Source data:
#####

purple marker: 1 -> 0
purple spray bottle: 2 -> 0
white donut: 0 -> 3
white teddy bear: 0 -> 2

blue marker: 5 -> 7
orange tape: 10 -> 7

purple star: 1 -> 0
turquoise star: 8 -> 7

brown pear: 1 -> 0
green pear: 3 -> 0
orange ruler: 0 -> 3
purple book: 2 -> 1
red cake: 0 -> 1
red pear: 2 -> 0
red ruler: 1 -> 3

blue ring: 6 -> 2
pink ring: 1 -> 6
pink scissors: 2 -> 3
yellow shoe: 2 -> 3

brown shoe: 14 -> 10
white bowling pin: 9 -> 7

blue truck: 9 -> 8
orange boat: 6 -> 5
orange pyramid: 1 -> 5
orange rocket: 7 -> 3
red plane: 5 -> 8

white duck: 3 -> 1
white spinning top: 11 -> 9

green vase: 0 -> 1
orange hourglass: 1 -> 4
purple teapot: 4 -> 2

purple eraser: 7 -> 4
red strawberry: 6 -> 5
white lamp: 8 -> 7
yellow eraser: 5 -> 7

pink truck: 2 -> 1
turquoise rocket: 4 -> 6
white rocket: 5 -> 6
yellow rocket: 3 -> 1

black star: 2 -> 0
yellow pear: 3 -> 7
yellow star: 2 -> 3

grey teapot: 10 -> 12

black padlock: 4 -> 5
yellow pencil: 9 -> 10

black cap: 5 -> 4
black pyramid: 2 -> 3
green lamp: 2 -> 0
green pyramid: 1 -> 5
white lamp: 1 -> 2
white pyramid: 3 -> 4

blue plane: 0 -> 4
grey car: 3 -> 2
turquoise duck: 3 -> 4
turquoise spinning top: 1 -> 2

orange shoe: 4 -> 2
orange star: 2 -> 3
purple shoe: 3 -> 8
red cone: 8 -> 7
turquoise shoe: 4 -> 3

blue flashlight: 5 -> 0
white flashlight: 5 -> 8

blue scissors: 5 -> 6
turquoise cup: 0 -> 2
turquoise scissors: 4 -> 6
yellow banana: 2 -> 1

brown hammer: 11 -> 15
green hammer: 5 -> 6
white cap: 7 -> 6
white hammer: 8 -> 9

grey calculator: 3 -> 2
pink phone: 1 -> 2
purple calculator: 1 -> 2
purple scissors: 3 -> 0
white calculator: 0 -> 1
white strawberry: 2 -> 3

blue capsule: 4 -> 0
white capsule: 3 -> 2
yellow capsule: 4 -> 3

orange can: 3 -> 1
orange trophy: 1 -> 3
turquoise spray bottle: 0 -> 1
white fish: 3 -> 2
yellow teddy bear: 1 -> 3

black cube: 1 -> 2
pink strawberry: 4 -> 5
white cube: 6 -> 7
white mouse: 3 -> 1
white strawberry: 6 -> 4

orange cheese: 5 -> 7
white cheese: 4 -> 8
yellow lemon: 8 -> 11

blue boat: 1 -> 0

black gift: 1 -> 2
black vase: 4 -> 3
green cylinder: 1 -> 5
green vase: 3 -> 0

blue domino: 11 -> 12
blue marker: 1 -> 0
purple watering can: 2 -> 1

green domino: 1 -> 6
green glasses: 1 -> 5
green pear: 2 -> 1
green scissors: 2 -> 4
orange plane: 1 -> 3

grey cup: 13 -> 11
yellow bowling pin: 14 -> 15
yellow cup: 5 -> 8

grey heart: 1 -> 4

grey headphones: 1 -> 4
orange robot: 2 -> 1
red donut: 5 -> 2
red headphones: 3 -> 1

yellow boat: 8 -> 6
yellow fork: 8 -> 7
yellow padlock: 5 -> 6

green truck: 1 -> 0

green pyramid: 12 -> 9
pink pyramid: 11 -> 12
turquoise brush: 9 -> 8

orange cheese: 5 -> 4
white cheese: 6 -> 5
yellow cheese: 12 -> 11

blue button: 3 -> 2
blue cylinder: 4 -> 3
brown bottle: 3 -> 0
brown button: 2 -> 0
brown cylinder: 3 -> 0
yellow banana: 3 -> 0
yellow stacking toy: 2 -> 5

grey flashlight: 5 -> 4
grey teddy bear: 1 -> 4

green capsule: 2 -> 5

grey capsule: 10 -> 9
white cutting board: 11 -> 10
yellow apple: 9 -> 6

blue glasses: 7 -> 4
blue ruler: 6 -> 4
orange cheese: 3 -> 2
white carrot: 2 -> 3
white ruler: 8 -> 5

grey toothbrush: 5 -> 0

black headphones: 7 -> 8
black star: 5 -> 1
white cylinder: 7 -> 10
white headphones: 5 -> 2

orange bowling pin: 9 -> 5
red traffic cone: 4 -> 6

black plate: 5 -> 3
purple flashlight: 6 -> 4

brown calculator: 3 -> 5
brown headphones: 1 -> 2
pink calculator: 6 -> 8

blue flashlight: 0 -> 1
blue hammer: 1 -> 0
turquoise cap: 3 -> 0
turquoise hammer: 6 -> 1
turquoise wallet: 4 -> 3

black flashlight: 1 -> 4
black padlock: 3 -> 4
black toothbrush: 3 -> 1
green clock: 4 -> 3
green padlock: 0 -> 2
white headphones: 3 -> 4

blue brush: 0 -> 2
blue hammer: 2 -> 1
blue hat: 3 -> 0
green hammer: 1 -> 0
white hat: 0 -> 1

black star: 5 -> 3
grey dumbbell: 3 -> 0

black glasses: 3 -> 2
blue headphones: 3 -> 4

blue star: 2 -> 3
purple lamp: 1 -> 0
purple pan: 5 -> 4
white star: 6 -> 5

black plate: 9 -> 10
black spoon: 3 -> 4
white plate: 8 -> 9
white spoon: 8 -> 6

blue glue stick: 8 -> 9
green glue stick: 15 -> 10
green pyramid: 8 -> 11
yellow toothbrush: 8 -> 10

#####

→ **Assignment**
Return exactly the lines above from the line that has "purple flashlight: 6 -> 4" through the line that has "black toothbrush: 3 -> 1", inclusive, and nothing else.

→ **Solution to this task**
purple flashlight: 6 -> 4

brown calculator: 3 -> 5
brown headphones: 1 -> 2
pink calculator: 6 -> 8

blue flashlight: 0 -> 1
blue hammer: 1 -> 0
turquoise cap: 3 -> 0
turquoise hammer: 6 -> 1
turquoise wallet: 4 -> 3

black flashlight: 1 -> 4
black padlock: 3 -> 4
black toothbrush: 3 -> 1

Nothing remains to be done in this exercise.